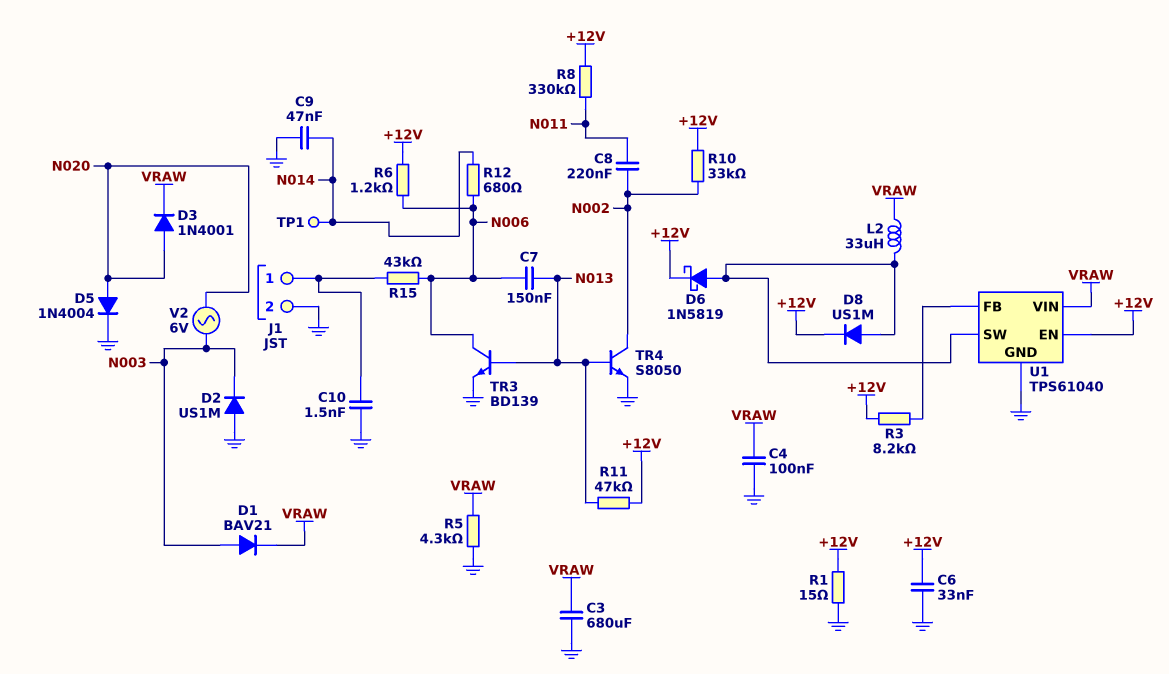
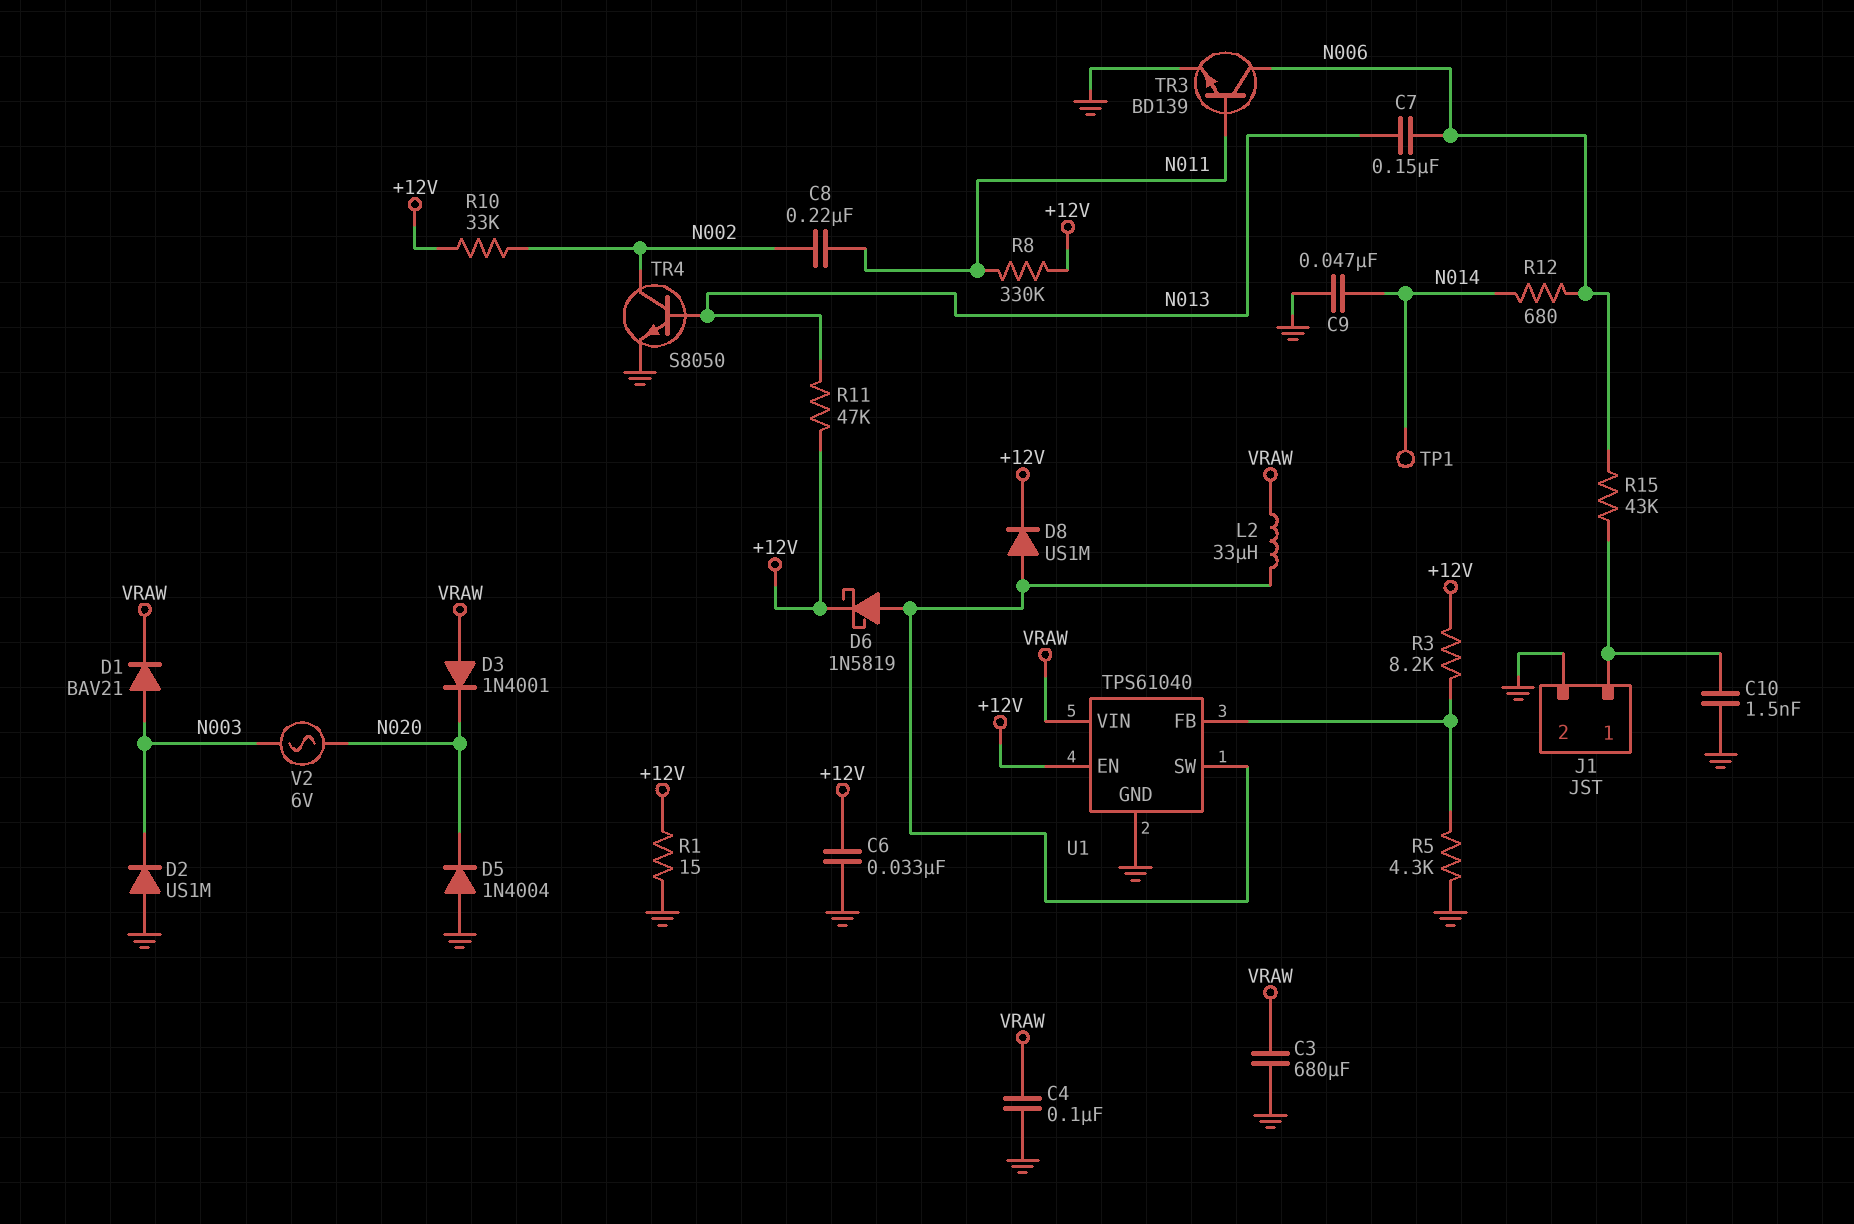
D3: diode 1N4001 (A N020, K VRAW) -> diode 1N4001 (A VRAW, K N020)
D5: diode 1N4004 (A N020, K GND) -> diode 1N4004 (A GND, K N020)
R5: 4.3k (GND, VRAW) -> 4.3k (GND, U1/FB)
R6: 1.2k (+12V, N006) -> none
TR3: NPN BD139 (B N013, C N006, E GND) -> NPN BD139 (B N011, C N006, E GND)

_What you are asked to do_: Could you repeat the entries word for word, skipping the pictures they contain?

_Worked solution_:
D3: diode 1N4001 (A N020, K VRAW) -> diode 1N4001 (A VRAW, K N020)
D5: diode 1N4004 (A N020, K GND) -> diode 1N4004 (A GND, K N020)
R5: 4.3k (GND, VRAW) -> 4.3k (GND, U1/FB)
R6: 1.2k (+12V, N006) -> none
TR3: NPN BD139 (B N013, C N006, E GND) -> NPN BD139 (B N011, C N006, E GND)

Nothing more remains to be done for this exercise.